START DATA LISTING

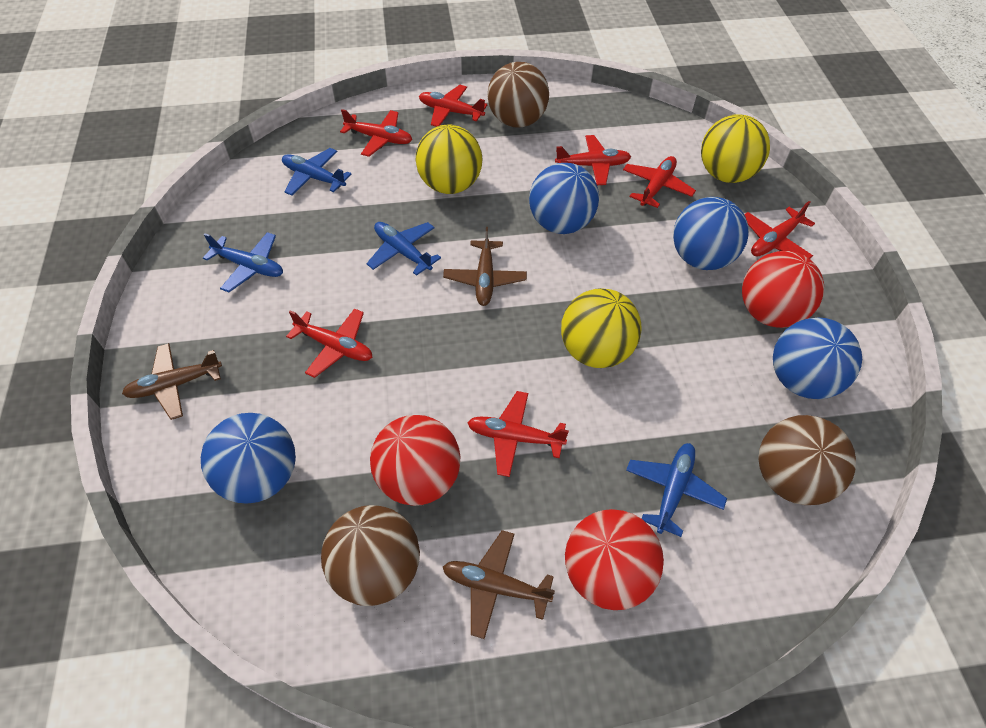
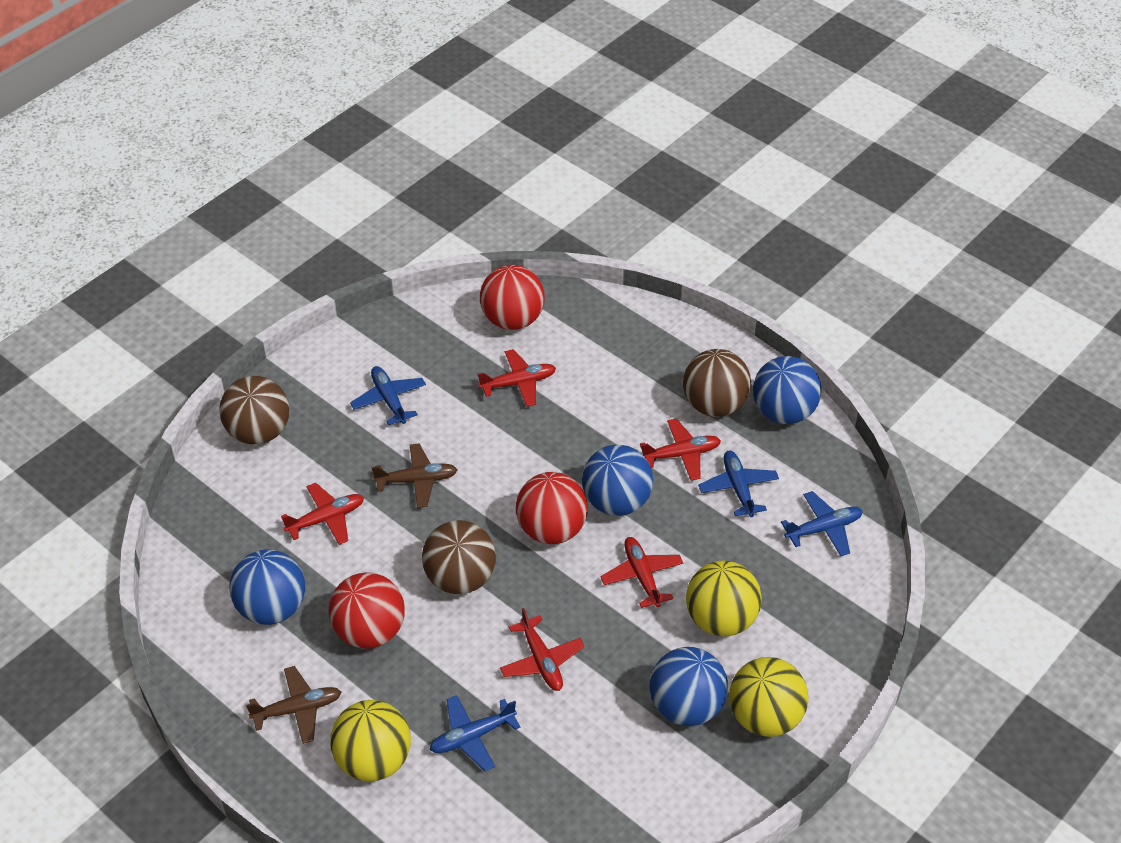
brown plane: 3 -> 2
red plane: 7 -> 5

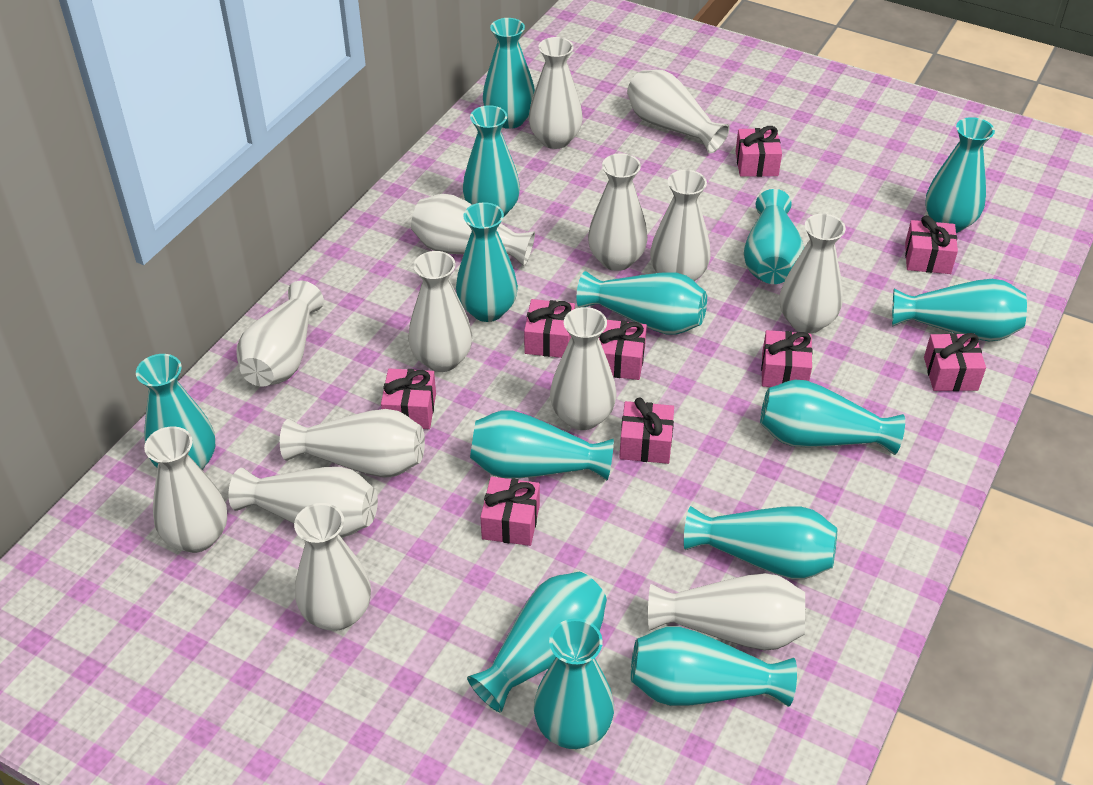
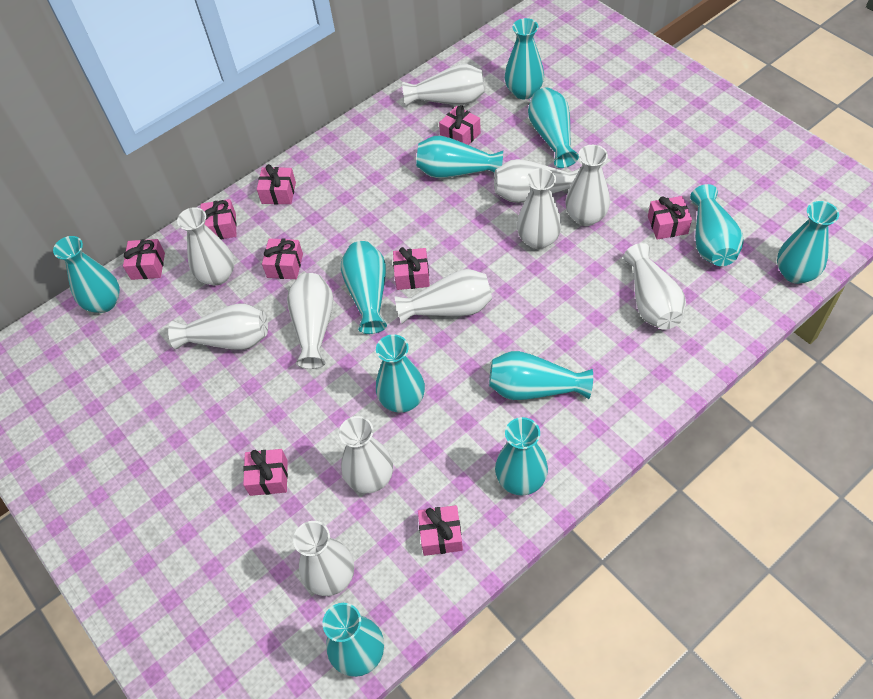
turquoise vase: 14 -> 11
white vase: 14 -> 11

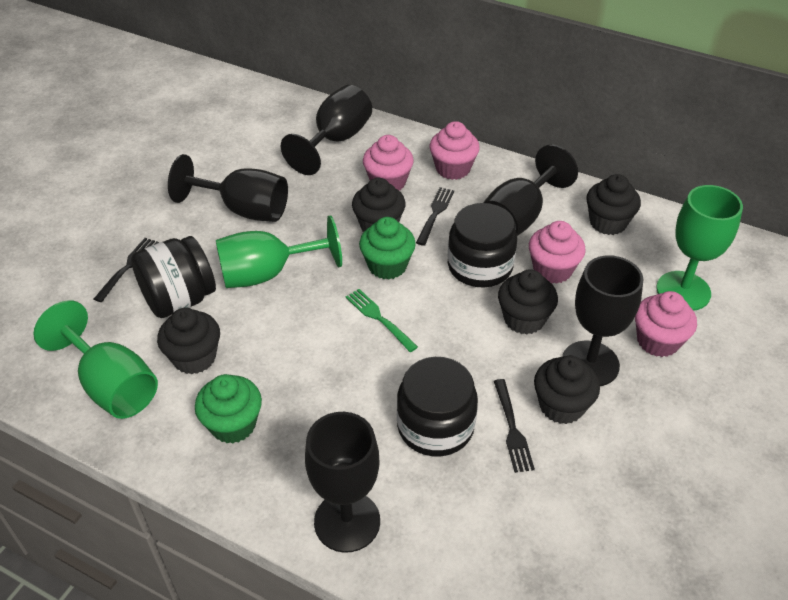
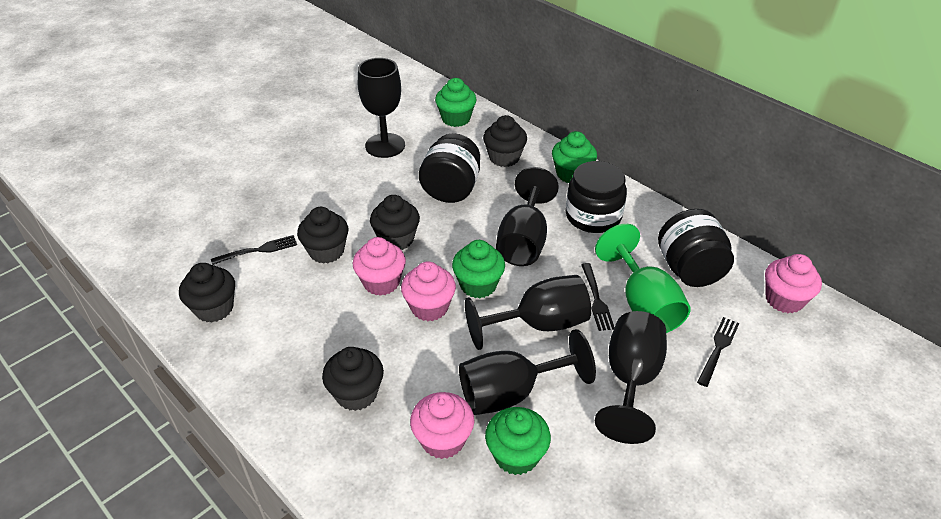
green cupcake: 2 -> 4
green fork: 1 -> 0
green goblet: 3 -> 1

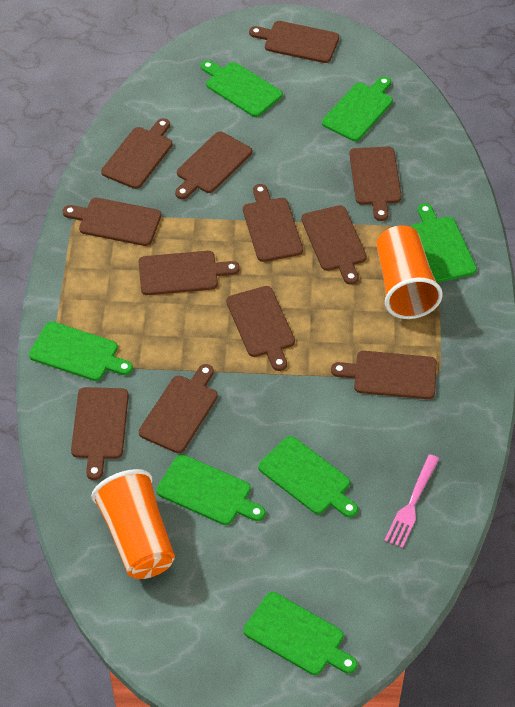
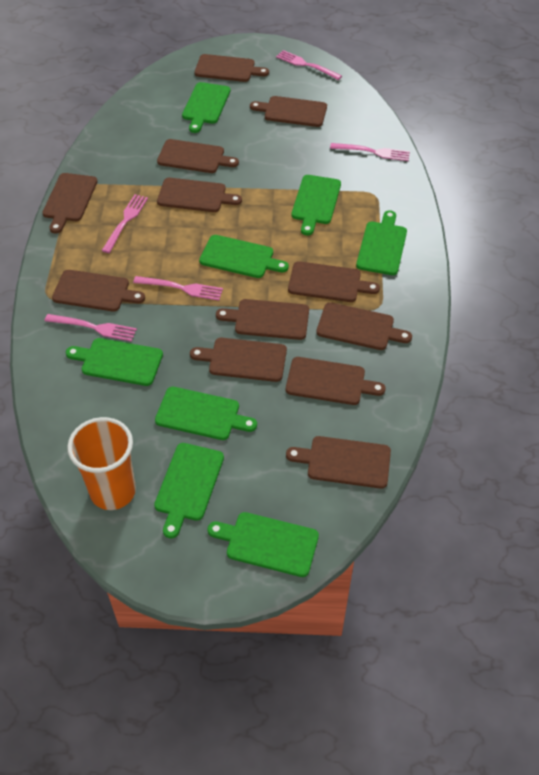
green cutting board: 7 -> 8
orange cup: 2 -> 1
pink fork: 1 -> 5

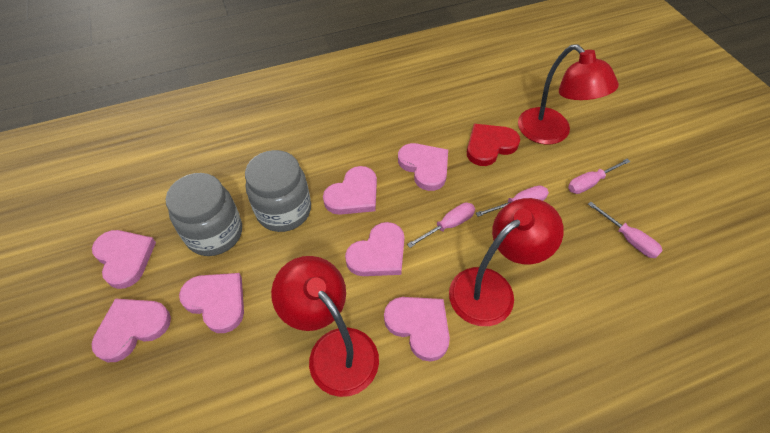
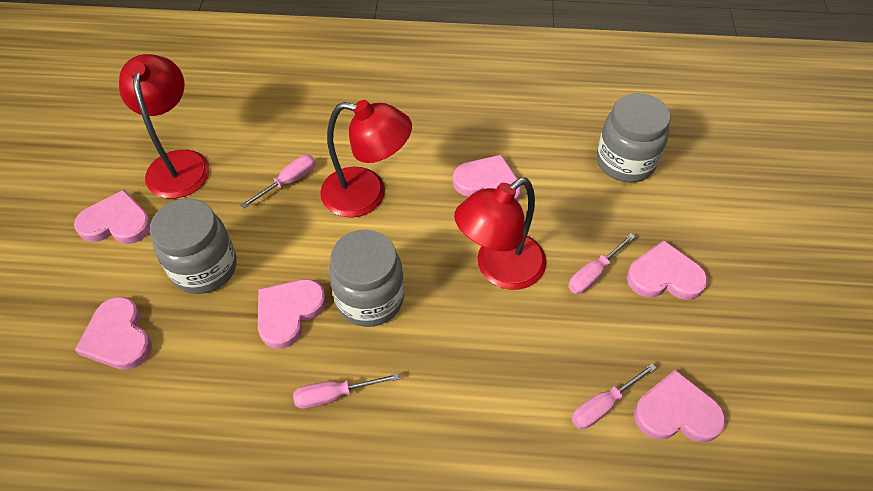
grey jar: 2 -> 3
pink heart: 7 -> 6
red heart: 1 -> 0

END DATA LISTING

TASK DESCRIPTION:
Every record above should be transcribed exactly; the pictures stay out of the copy.

ANSWER BELOW:
brown plane: 3 -> 2
red plane: 7 -> 5

turquoise vase: 14 -> 11
white vase: 14 -> 11

green cupcake: 2 -> 4
green fork: 1 -> 0
green goblet: 3 -> 1

green cutting board: 7 -> 8
orange cup: 2 -> 1
pink fork: 1 -> 5

grey jar: 2 -> 3
pink heart: 7 -> 6
red heart: 1 -> 0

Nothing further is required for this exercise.